▶ _Exercise directions_
Every line below should be copied exactly; drop the pictures.
** Opening Data excerpt block **
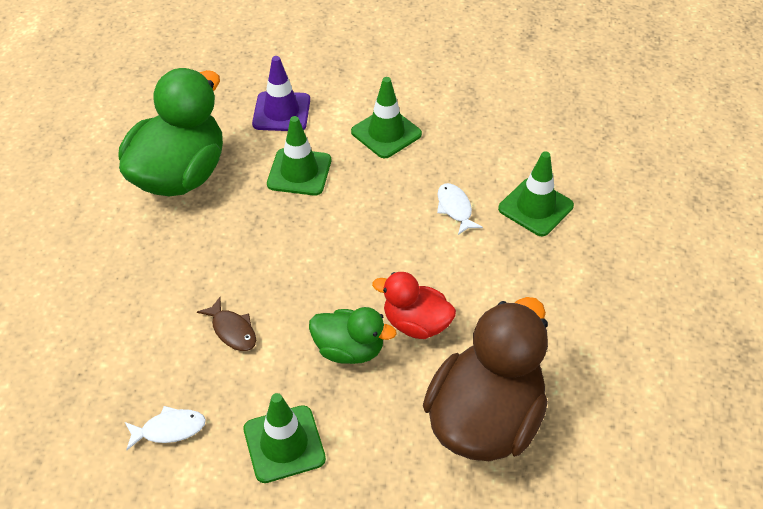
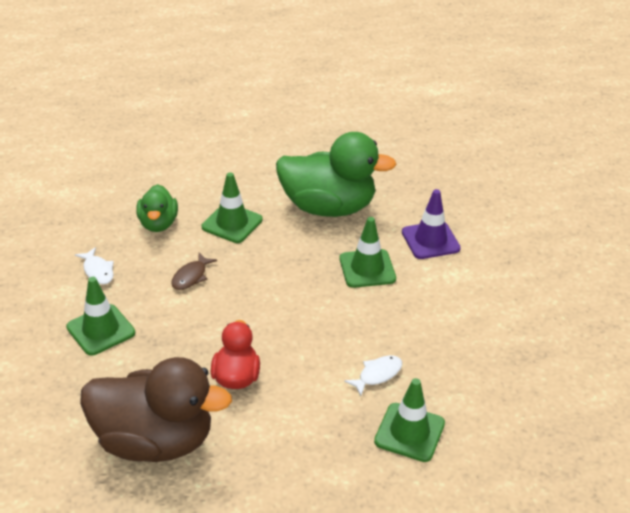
camera: 70 degrees right, 10 degrees down
(349, 350) = (196, 344): green duck -> green duck (158, 224)
(386, 133) = (445, 309): green traffic cone -> green traffic cone (232, 223)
** Closing Data excerpt block **
▶ _Task output_
camera: 70 degrees right, 10 degrees down
(349, 350) = (196, 344): green duck -> green duck (158, 224)
(386, 133) = (445, 309): green traffic cone -> green traffic cone (232, 223)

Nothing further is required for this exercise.